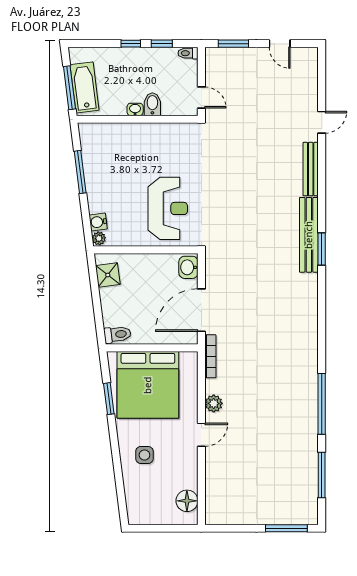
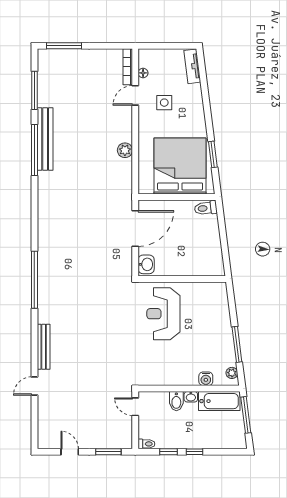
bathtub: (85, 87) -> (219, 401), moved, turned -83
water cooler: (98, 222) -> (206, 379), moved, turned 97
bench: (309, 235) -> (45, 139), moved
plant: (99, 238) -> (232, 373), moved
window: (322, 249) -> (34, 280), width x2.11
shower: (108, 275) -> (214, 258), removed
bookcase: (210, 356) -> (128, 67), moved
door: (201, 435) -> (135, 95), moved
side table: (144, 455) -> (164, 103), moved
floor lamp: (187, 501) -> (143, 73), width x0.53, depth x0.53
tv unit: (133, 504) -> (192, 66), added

==

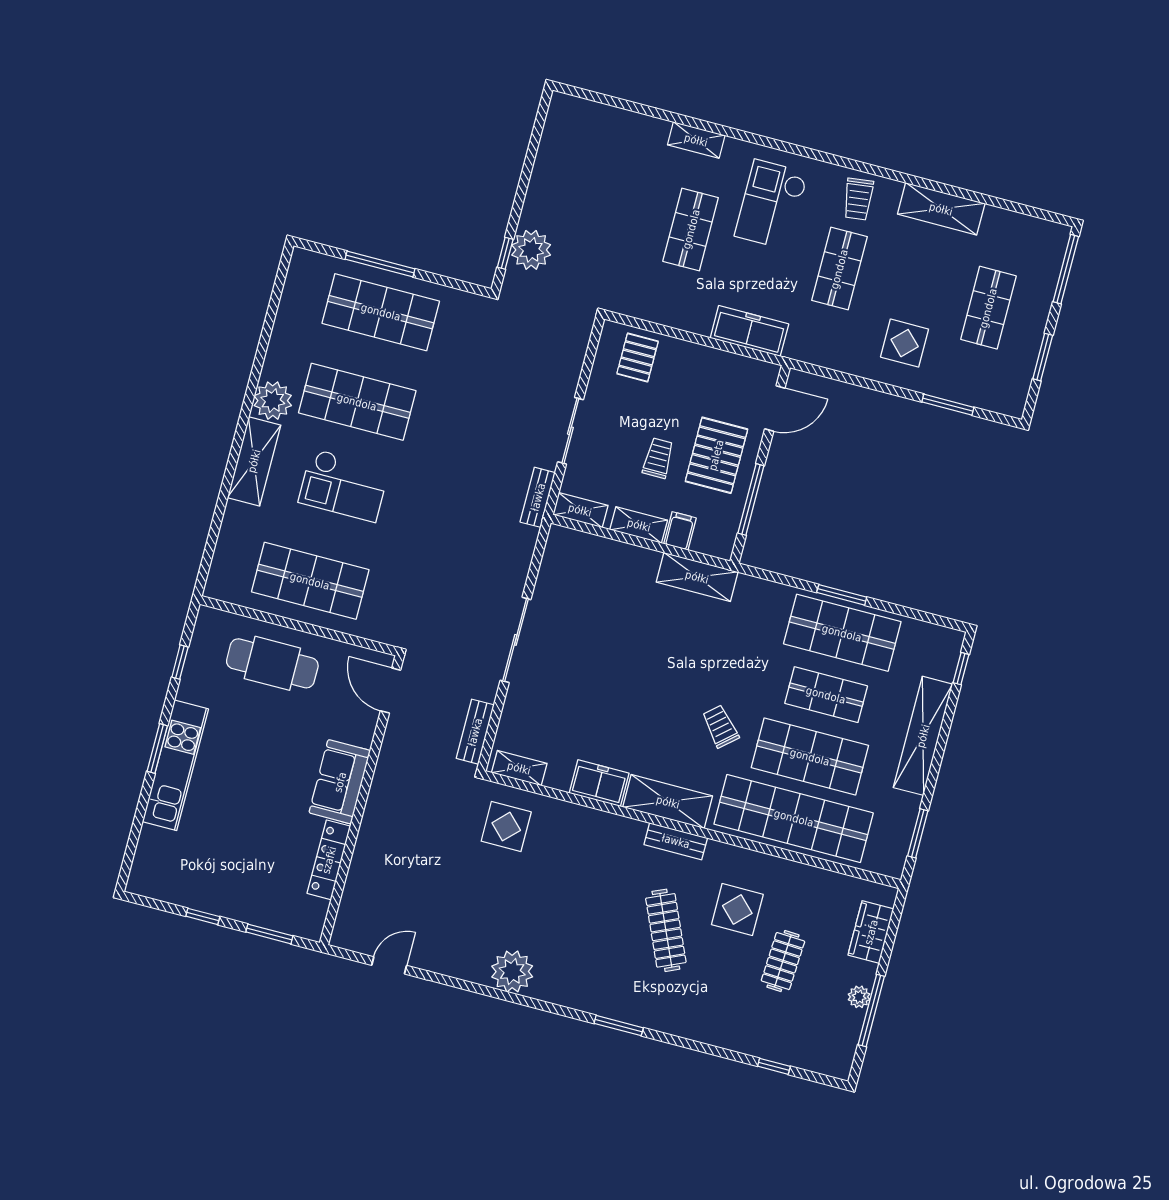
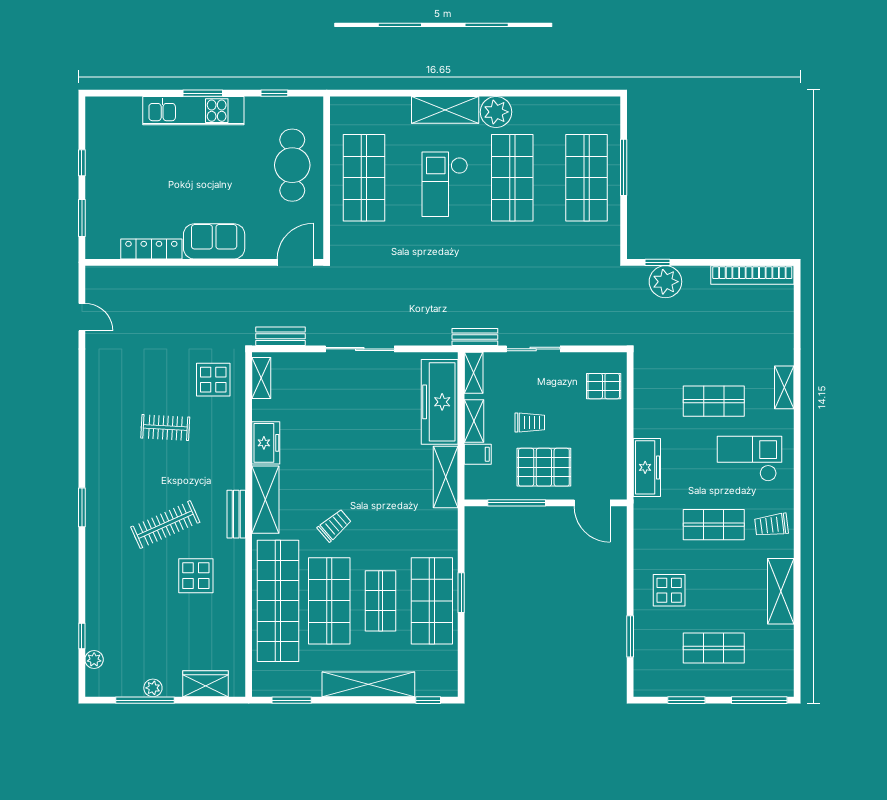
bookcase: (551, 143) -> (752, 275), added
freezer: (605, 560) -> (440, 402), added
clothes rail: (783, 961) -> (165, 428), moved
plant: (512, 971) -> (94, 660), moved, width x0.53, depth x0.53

• TO DO
Among the records above, only the lines between the line holding "bathtub: (85, 87)" and the line holding "window: (322, 249) -> (34, 280), width x2.11", inclusive, are to be output, exactly as written.

• ANSWER
bathtub: (85, 87) -> (219, 401), moved, turned -83
water cooler: (98, 222) -> (206, 379), moved, turned 97
bench: (309, 235) -> (45, 139), moved
plant: (99, 238) -> (232, 373), moved
window: (322, 249) -> (34, 280), width x2.11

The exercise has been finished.